| What is needed |
Using the data below, work out how many lines contain the word "light", then state that number without comment.

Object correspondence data
== Segment start ==
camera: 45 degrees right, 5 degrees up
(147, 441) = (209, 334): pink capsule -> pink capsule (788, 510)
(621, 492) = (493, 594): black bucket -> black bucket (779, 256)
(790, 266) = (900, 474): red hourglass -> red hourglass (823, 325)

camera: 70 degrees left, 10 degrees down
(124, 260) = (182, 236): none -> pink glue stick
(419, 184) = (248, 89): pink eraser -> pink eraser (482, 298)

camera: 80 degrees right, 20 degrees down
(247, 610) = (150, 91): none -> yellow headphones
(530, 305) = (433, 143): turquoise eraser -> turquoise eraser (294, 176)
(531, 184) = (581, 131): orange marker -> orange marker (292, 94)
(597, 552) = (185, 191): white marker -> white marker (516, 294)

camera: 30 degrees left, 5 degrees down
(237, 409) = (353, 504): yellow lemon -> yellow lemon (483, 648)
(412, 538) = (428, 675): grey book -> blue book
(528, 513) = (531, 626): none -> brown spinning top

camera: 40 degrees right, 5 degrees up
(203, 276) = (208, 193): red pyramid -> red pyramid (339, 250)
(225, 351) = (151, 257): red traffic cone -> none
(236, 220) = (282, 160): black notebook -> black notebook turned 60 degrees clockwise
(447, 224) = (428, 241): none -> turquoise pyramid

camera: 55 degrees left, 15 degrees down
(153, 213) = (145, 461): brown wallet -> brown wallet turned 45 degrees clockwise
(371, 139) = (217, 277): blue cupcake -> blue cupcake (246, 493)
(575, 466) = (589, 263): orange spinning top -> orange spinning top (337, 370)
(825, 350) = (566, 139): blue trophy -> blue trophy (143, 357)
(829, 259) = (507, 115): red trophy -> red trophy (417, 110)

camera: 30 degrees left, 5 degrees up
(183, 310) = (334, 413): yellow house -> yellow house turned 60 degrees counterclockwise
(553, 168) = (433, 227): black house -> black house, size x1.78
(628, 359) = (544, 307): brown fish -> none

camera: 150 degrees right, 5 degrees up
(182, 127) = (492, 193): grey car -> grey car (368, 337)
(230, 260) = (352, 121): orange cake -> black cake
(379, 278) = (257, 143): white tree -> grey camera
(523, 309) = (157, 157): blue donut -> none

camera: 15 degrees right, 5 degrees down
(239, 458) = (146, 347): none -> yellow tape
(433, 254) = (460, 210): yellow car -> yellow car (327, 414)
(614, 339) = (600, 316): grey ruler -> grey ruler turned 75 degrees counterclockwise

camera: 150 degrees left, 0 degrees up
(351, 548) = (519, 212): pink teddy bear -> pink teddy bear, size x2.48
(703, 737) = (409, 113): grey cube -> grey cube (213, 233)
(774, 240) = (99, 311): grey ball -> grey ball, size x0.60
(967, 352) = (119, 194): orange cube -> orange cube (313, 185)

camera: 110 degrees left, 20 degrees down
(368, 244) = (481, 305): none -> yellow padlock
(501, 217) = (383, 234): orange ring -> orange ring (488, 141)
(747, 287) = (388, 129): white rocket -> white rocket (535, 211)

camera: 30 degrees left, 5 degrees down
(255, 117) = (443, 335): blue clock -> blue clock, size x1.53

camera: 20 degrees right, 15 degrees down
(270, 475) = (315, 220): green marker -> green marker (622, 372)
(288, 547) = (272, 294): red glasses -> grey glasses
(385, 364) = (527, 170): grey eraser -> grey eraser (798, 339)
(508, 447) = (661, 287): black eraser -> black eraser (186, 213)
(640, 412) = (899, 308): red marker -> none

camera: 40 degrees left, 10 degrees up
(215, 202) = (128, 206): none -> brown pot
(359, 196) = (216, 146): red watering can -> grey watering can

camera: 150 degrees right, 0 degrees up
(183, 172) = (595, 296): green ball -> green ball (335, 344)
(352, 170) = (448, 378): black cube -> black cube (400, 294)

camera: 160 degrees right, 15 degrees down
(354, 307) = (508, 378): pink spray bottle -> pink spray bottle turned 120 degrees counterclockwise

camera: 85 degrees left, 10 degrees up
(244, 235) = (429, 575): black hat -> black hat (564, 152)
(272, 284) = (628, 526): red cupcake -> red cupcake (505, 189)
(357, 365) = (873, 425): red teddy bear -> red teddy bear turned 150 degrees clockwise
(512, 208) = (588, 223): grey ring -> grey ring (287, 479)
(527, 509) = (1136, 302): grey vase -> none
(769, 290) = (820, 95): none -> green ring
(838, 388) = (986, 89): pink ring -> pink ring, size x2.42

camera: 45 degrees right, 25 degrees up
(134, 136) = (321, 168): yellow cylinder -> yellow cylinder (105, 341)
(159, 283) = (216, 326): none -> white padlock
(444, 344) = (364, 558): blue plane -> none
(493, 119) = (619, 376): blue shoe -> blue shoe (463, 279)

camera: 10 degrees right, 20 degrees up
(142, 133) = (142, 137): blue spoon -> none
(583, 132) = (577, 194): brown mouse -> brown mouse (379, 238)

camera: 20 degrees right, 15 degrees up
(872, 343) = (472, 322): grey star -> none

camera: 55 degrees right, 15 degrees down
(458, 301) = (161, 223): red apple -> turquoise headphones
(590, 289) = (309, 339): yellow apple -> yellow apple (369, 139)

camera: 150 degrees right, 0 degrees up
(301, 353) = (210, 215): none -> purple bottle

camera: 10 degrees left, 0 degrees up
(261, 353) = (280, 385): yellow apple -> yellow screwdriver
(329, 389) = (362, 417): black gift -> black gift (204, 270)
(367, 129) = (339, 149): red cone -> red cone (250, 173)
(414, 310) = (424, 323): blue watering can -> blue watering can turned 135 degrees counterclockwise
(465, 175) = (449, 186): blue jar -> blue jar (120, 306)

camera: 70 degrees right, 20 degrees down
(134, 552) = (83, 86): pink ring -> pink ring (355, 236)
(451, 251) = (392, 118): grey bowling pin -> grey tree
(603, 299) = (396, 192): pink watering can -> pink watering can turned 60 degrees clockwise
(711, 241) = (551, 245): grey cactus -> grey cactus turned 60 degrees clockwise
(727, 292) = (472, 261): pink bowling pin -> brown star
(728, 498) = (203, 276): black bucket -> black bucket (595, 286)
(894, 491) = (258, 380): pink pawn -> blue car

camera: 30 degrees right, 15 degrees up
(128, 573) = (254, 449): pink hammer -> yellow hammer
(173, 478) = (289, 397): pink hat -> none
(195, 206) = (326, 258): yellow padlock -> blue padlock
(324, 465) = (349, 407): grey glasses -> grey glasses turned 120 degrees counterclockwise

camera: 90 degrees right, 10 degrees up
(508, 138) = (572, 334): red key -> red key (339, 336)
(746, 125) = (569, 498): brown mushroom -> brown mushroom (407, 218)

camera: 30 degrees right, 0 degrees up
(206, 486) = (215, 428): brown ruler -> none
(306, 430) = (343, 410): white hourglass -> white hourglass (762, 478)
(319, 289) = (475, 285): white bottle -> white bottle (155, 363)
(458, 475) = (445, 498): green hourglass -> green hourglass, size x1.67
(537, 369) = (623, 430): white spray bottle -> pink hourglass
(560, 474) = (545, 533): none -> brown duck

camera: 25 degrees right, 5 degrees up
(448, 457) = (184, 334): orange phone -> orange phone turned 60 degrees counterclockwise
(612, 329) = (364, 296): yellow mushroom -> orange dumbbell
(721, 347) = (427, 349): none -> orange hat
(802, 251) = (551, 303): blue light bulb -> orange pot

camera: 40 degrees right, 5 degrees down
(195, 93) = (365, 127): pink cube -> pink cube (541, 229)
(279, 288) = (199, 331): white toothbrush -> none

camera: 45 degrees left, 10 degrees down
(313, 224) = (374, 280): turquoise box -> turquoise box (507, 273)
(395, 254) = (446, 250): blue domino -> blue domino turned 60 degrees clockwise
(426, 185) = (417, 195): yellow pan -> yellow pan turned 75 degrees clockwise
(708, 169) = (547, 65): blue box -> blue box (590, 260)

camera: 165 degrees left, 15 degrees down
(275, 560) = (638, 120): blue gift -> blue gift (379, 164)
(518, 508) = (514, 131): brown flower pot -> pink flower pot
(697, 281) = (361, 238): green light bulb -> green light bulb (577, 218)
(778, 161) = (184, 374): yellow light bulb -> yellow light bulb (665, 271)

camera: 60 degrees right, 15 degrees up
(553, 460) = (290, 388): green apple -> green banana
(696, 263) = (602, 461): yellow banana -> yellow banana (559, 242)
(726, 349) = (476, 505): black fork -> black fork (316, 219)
== Segment end ==
| Response to the task |
3